Description of the task: Repeat the entries exactly, and do not carry the pictures over.
─── Source material
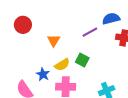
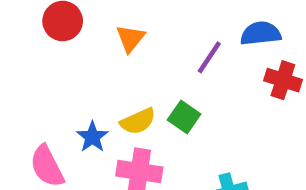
purple line: (90, 32) -> (209, 57), turned -35
orange triangle: (54, 40) -> (130, 38), moved

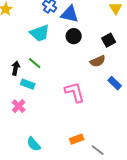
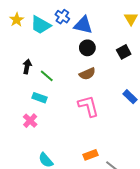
cyan trapezoid: (40, 33) -> (41, 25), moved, turned 50
brown semicircle: (98, 61) -> (87, 74), moved
black arrow: (16, 68) -> (27, 67), moved

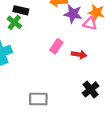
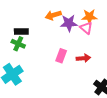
pink triangle: (90, 23) -> (86, 28), turned 40

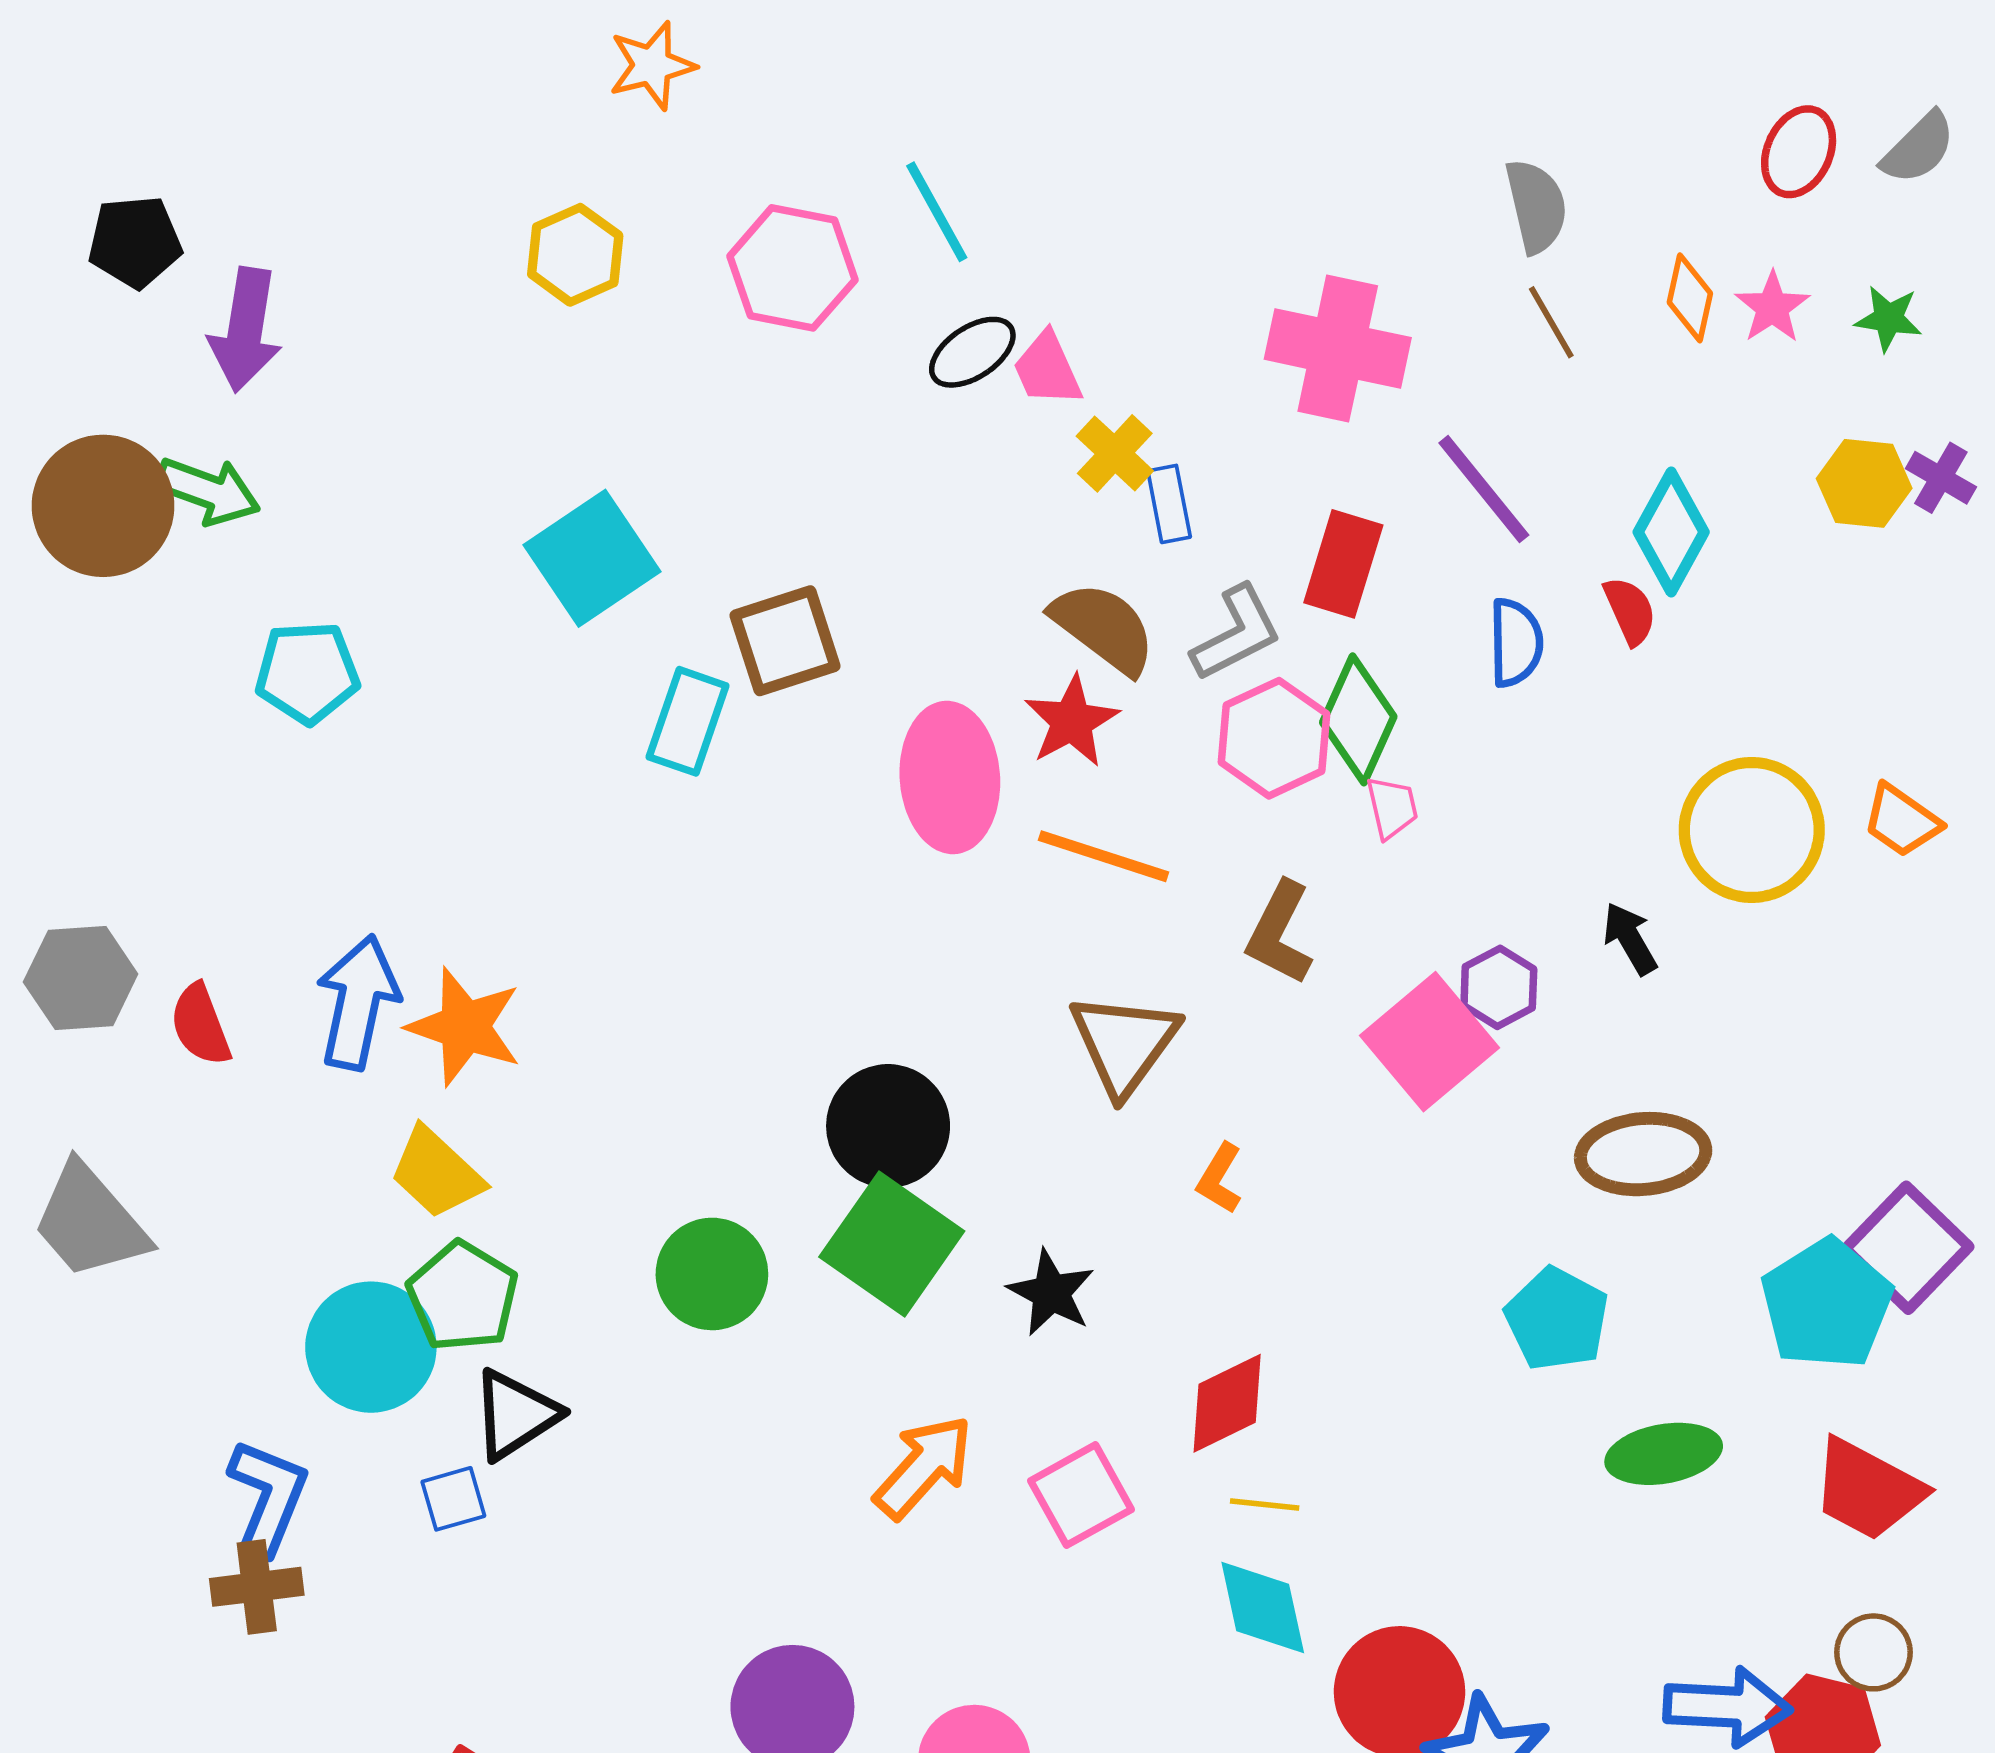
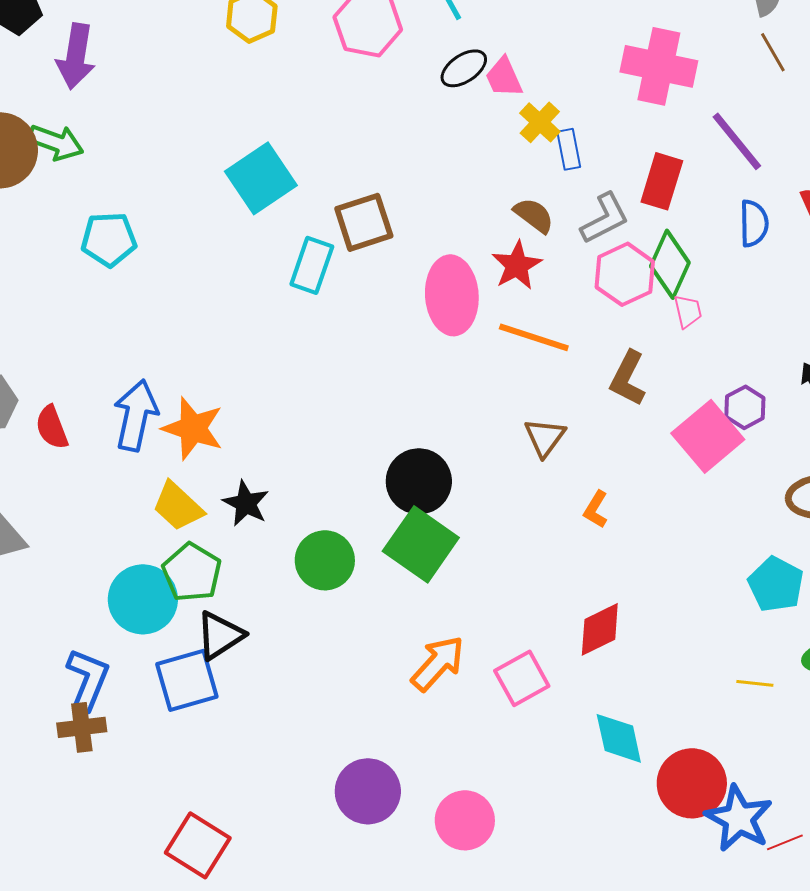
brown semicircle: (1103, 628) -> (534, 215), size x0.7
brown triangle: (1124, 1044) -> (545, 437), size x0.7
black star: (1051, 1293) -> (246, 503), moved
blue square: (453, 1499) -> (187, 680), size x1.8
yellow line: (1265, 1504) -> (755, 683), moved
──────
Output for this exercise:
purple line: (90, 32) -> (209, 57), turned -35
orange triangle: (54, 40) -> (130, 38), moved

cyan trapezoid: (40, 33) -> (41, 25), moved, turned 50
brown semicircle: (98, 61) -> (87, 74), moved
black arrow: (16, 68) -> (27, 67), moved

pink triangle: (90, 23) -> (86, 28), turned 40

brown semicircle: (1103, 628) -> (534, 215), size x0.7
brown triangle: (1124, 1044) -> (545, 437), size x0.7
black star: (1051, 1293) -> (246, 503), moved
blue square: (453, 1499) -> (187, 680), size x1.8
yellow line: (1265, 1504) -> (755, 683), moved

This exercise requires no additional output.